#### WORK TO COMPLETE:
Please return only the lines from the one holding "C2: 3.3uF (plus" through the one holding "U2 pin VDD: +15V -> VS", exactly as they appear in the records below, both ends included.

#### EXTRACTED INFORMATION:
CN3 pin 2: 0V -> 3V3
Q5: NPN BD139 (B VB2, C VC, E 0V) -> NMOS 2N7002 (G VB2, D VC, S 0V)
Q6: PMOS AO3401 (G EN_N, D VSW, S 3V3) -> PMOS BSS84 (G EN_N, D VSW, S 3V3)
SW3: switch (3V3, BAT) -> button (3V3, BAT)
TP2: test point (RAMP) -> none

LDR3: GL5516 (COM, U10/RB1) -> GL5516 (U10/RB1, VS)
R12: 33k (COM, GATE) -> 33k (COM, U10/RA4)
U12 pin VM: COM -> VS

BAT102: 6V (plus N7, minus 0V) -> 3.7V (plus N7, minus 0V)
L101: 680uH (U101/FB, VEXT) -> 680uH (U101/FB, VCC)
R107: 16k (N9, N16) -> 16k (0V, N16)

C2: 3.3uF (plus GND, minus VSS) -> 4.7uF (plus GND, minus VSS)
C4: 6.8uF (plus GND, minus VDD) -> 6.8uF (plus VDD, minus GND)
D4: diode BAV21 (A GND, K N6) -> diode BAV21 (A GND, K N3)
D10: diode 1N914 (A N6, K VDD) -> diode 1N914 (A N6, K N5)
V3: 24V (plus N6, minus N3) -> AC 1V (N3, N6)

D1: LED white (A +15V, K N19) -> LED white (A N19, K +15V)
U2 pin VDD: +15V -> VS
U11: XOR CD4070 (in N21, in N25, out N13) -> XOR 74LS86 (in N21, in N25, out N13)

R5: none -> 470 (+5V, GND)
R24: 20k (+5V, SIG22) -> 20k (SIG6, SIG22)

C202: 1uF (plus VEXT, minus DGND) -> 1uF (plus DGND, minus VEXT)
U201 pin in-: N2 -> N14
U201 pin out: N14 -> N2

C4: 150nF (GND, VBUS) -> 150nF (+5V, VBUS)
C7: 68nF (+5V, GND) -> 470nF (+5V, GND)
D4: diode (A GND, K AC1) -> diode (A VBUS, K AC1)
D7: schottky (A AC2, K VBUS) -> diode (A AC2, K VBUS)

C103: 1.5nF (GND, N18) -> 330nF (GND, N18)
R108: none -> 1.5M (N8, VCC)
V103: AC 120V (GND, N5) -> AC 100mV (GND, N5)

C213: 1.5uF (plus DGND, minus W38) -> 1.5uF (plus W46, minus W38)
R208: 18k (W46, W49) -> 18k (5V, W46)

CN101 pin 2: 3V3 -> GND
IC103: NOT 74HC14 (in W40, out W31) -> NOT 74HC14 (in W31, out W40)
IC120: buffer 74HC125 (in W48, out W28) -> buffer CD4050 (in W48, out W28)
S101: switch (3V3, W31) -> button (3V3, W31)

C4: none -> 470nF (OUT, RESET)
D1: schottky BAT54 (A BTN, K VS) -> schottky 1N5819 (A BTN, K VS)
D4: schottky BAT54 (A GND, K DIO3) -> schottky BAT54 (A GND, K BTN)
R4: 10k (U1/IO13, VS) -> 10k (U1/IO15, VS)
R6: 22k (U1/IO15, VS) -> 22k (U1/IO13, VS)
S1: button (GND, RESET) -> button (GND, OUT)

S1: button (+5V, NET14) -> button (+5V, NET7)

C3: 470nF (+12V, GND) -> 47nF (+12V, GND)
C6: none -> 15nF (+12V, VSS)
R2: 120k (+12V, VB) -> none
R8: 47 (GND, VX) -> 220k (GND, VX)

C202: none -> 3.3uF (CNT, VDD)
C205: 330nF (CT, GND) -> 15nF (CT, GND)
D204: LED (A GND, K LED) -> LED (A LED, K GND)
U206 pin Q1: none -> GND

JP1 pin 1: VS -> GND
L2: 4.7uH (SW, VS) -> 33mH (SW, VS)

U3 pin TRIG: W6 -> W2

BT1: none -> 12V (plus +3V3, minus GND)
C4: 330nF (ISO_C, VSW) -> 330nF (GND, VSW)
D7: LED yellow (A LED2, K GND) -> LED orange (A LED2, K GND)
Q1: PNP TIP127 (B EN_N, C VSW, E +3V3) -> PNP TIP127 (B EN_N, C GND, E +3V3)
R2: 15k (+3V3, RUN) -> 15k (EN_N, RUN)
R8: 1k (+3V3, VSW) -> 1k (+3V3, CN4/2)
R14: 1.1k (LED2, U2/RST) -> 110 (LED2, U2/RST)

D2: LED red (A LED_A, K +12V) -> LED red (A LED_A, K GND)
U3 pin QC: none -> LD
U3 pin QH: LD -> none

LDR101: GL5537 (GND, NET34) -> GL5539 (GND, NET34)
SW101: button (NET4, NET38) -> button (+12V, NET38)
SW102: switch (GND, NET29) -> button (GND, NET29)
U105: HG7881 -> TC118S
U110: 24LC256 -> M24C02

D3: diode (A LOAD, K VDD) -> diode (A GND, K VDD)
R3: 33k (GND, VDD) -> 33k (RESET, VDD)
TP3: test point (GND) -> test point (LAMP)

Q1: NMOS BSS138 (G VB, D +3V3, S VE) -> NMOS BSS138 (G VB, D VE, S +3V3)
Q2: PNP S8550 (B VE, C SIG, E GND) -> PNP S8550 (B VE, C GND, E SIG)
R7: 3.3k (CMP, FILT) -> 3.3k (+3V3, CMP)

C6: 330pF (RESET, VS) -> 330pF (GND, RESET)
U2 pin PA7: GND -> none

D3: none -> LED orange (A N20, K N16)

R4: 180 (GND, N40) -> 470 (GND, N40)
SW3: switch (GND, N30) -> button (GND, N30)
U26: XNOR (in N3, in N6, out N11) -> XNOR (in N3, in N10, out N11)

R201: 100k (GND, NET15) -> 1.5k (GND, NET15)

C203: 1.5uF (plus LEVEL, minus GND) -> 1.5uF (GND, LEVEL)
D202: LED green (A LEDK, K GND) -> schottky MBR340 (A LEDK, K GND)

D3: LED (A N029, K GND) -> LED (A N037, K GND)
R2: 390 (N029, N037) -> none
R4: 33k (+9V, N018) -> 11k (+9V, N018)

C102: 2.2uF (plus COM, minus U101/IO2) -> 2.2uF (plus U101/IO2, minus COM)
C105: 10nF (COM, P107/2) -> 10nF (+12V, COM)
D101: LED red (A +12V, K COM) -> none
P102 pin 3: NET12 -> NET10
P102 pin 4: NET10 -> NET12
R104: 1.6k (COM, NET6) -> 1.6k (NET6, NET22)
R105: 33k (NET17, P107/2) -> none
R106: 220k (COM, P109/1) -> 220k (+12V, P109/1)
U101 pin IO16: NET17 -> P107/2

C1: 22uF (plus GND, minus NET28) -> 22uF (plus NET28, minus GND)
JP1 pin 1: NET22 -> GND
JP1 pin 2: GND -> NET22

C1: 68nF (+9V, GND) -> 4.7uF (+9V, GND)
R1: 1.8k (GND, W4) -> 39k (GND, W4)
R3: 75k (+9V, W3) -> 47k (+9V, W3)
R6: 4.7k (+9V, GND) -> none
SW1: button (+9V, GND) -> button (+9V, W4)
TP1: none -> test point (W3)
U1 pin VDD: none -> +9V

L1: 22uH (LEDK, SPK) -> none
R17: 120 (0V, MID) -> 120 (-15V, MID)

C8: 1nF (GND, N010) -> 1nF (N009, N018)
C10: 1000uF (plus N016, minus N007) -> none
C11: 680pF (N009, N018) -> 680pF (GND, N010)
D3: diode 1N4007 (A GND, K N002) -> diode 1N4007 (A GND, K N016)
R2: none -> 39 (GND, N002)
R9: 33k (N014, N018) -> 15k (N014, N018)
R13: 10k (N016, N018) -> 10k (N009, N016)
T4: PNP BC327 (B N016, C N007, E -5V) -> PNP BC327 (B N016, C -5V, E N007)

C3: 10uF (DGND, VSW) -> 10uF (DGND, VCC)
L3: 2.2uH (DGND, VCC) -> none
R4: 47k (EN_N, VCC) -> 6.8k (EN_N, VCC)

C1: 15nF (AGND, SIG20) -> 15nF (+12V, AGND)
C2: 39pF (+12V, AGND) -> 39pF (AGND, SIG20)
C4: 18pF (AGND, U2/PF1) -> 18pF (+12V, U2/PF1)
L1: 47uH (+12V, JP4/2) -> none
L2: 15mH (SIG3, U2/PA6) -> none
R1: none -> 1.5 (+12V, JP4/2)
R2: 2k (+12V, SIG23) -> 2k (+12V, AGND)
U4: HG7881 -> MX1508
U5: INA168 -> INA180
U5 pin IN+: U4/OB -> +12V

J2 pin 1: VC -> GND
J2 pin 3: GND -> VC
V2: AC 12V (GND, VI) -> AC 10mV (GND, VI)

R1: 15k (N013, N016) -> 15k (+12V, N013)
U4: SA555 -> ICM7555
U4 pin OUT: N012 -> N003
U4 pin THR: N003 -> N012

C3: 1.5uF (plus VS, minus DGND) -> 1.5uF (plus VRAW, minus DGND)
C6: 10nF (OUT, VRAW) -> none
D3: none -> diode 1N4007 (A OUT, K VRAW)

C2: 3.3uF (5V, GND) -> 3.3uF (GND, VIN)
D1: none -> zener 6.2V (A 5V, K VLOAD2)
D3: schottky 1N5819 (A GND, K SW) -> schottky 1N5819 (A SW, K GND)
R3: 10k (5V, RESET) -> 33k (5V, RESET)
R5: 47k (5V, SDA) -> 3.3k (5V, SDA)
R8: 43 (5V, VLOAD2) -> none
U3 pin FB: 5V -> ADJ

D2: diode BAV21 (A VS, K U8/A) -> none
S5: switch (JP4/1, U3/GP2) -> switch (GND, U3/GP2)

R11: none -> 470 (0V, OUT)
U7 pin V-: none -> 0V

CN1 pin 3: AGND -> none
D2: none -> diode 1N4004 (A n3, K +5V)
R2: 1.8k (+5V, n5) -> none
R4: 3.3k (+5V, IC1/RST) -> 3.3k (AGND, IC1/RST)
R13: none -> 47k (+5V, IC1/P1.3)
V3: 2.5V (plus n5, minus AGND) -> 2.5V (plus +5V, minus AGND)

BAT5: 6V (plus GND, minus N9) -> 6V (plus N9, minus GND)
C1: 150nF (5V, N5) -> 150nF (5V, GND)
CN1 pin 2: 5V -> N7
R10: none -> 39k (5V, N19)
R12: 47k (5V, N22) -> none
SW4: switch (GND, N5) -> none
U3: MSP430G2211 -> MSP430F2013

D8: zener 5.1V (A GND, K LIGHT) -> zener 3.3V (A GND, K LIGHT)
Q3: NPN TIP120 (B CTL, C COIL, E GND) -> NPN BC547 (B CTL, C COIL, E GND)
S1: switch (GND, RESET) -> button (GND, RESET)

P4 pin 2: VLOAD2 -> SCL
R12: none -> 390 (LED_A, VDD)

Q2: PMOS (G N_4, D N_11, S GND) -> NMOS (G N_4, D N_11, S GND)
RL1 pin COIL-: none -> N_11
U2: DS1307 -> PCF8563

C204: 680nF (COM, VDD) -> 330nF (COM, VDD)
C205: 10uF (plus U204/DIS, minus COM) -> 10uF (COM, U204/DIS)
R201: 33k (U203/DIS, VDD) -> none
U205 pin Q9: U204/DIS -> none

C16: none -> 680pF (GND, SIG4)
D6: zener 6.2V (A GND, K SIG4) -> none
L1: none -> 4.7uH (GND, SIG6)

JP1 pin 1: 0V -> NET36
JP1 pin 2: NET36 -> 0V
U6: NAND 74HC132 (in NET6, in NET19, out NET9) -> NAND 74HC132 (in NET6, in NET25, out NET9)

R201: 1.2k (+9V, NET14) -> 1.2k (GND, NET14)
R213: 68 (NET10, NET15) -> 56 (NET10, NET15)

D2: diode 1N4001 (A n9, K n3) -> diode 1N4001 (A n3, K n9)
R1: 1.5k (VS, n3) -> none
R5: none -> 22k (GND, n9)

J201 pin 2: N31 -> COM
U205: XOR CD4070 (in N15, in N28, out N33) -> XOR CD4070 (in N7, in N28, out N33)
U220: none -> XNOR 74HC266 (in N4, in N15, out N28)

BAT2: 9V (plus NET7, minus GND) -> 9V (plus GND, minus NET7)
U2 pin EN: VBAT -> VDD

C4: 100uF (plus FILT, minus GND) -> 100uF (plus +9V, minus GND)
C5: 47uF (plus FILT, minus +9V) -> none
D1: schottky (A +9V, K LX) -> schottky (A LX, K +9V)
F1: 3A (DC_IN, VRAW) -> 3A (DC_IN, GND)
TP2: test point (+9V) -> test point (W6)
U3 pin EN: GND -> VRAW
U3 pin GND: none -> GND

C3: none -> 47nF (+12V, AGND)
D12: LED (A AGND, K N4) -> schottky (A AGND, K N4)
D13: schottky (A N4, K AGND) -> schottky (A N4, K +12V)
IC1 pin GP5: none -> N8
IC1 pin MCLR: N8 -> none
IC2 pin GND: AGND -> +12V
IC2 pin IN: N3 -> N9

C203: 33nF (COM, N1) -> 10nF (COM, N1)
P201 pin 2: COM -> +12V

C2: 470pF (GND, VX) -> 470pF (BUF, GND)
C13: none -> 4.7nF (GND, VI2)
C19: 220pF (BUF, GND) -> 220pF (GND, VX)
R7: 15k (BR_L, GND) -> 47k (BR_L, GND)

#### EXERCISE RESULT:
C2: 3.3uF (plus GND, minus VSS) -> 4.7uF (plus GND, minus VSS)
C4: 6.8uF (plus GND, minus VDD) -> 6.8uF (plus VDD, minus GND)
D4: diode BAV21 (A GND, K N6) -> diode BAV21 (A GND, K N3)
D10: diode 1N914 (A N6, K VDD) -> diode 1N914 (A N6, K N5)
V3: 24V (plus N6, minus N3) -> AC 1V (N3, N6)

D1: LED white (A +15V, K N19) -> LED white (A N19, K +15V)
U2 pin VDD: +15V -> VS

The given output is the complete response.